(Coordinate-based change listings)
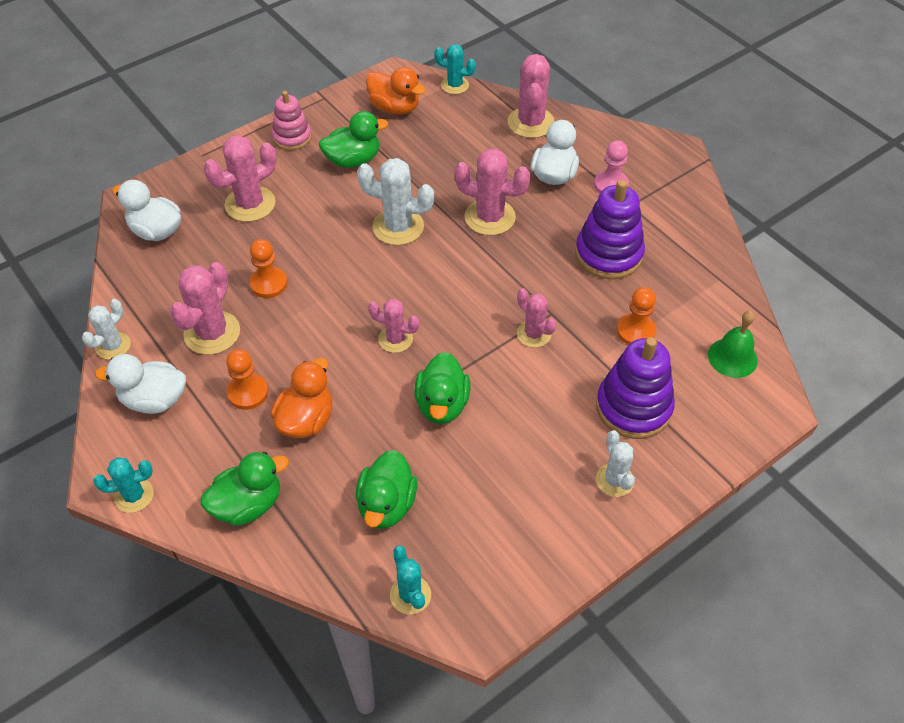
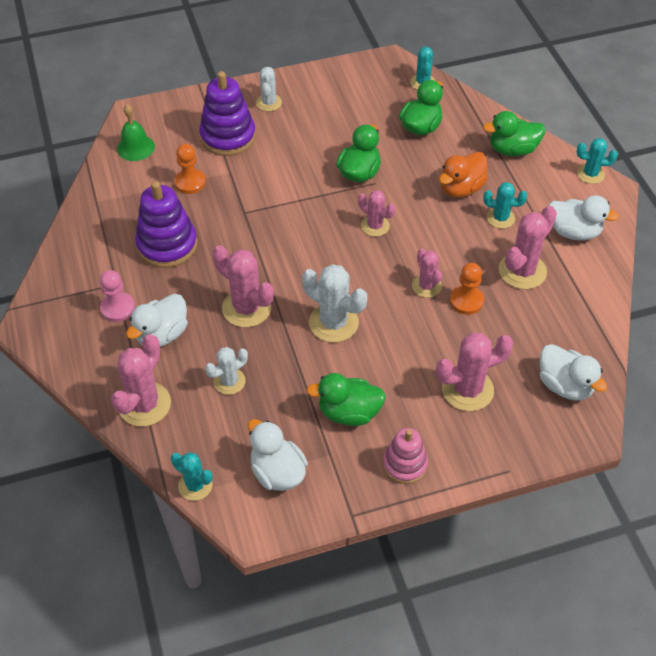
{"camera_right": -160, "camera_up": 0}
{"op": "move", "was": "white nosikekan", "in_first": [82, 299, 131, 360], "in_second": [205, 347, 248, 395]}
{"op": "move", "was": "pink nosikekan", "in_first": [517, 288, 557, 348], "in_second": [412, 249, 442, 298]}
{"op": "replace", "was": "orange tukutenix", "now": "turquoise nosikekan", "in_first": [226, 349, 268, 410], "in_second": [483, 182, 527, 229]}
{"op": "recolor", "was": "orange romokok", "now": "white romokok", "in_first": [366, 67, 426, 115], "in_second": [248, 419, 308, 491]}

[Work to complete]: When you give the entries again, keep them exact and omit any picture they contain.

[Result of this task]:
{"camera_right": -160, "camera_up": 0}
{"op": "move", "was": "white nosikekan", "in_first": [82, 299, 131, 360], "in_second": [205, 347, 248, 395]}
{"op": "move", "was": "pink nosikekan", "in_first": [517, 288, 557, 348], "in_second": [412, 249, 442, 298]}
{"op": "replace", "was": "orange tukutenix", "now": "turquoise nosikekan", "in_first": [226, 349, 268, 410], "in_second": [483, 182, 527, 229]}
{"op": "recolor", "was": "orange romokok", "now": "white romokok", "in_first": [366, 67, 426, 115], "in_second": [248, 419, 308, 491]}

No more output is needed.